<<<<

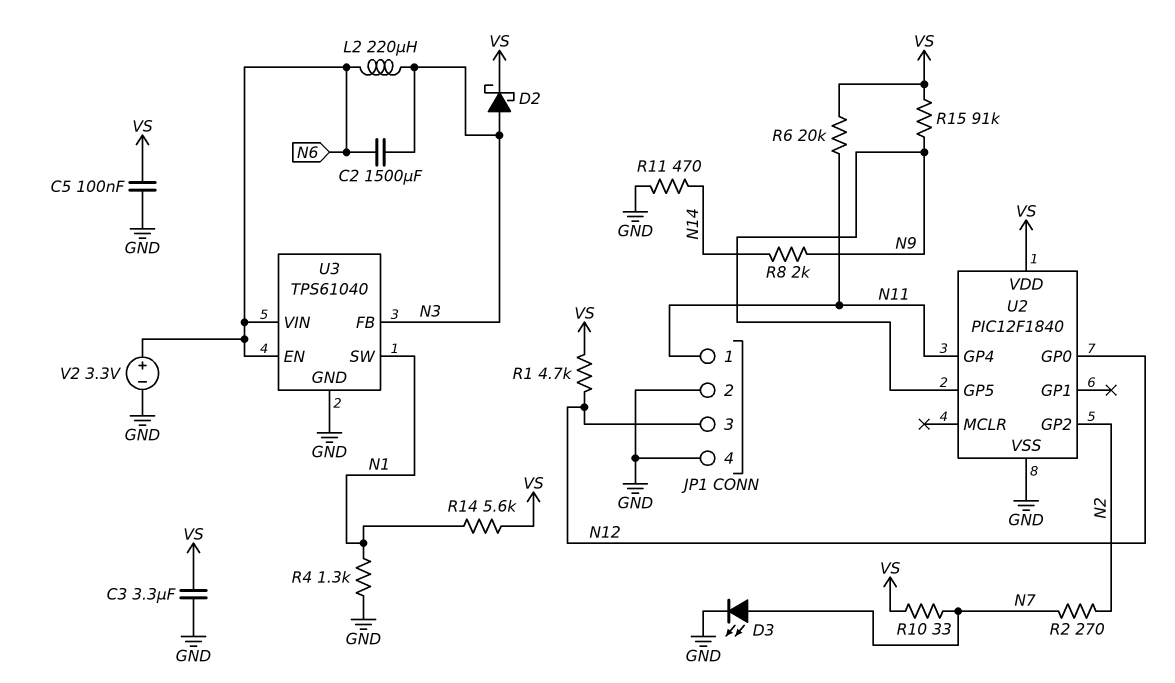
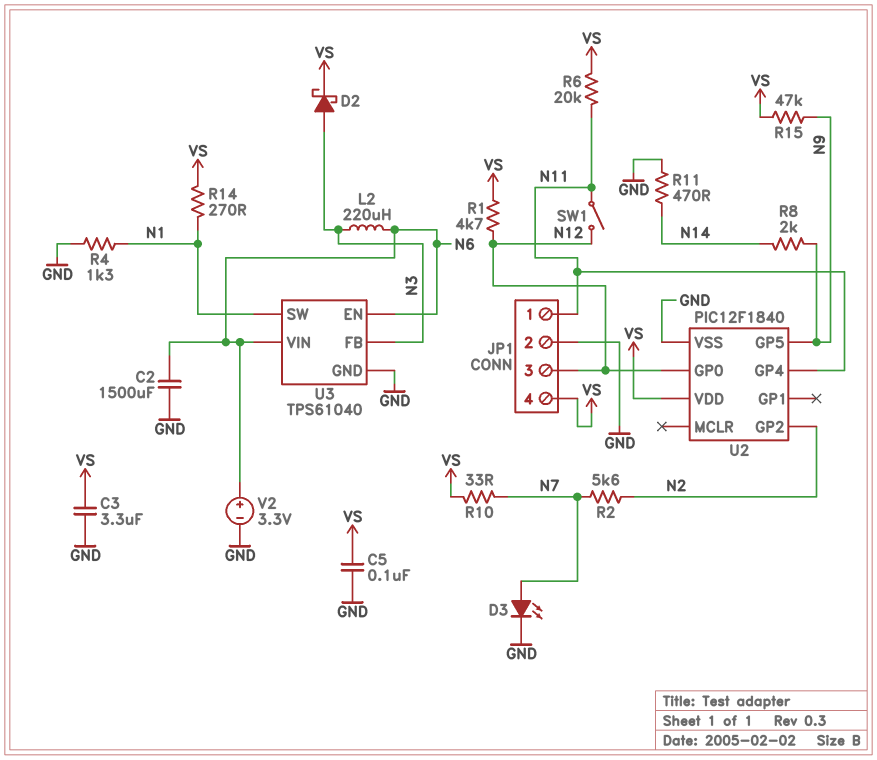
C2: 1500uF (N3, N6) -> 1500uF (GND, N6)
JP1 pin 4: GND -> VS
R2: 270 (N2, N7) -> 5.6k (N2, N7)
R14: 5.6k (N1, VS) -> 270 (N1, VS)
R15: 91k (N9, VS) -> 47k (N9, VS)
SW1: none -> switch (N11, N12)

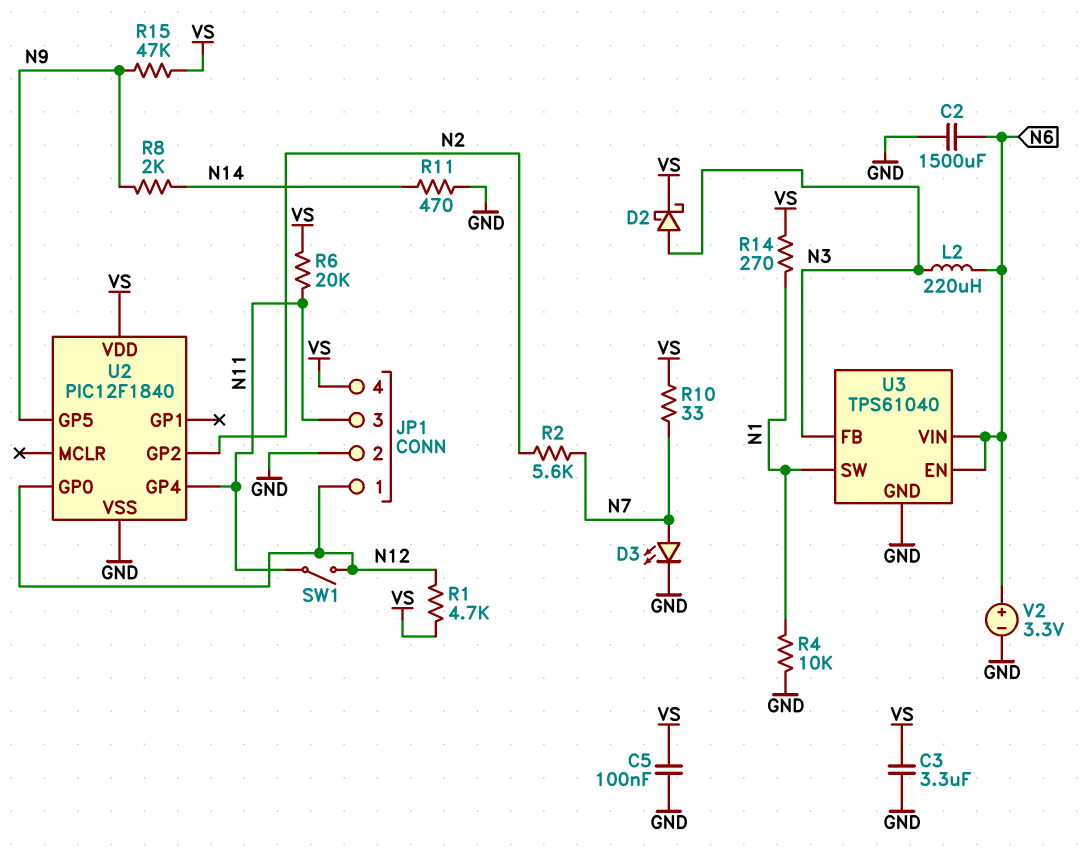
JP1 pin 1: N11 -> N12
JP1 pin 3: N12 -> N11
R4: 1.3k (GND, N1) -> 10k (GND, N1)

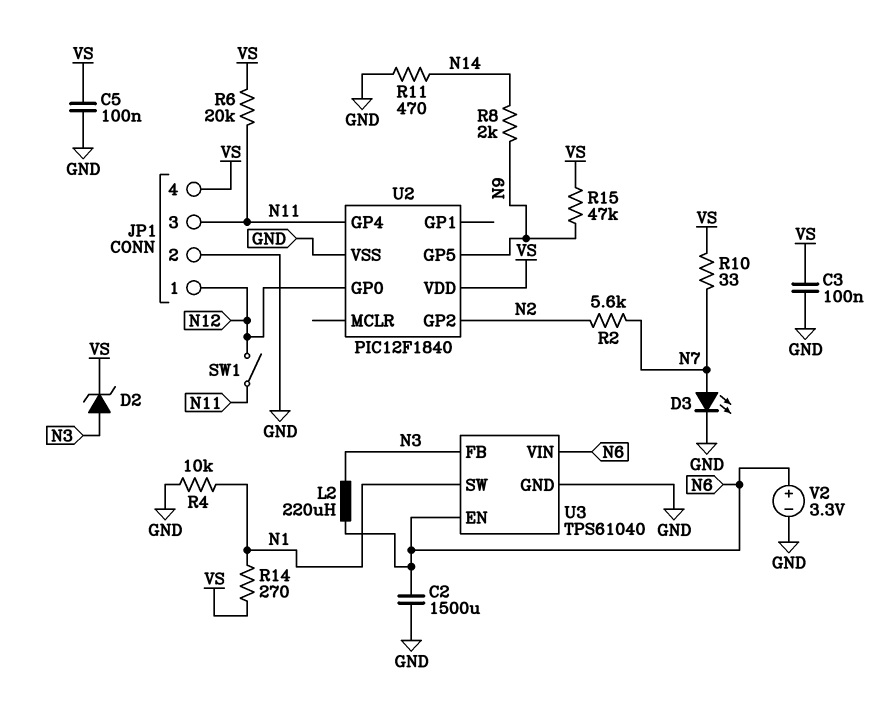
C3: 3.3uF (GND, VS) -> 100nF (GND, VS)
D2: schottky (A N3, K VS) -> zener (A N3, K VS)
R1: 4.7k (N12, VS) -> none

>>>>

* _THE PROBLEM_
Leaving images out, please output every line of the data exactly.

* _SOLUTION TO THE EXERCISE_
C2: 1500uF (N3, N6) -> 1500uF (GND, N6)
JP1 pin 4: GND -> VS
R2: 270 (N2, N7) -> 5.6k (N2, N7)
R14: 5.6k (N1, VS) -> 270 (N1, VS)
R15: 91k (N9, VS) -> 47k (N9, VS)
SW1: none -> switch (N11, N12)

JP1 pin 1: N11 -> N12
JP1 pin 3: N12 -> N11
R4: 1.3k (GND, N1) -> 10k (GND, N1)

C3: 3.3uF (GND, VS) -> 100nF (GND, VS)
D2: schottky (A N3, K VS) -> zener (A N3, K VS)
R1: 4.7k (N12, VS) -> none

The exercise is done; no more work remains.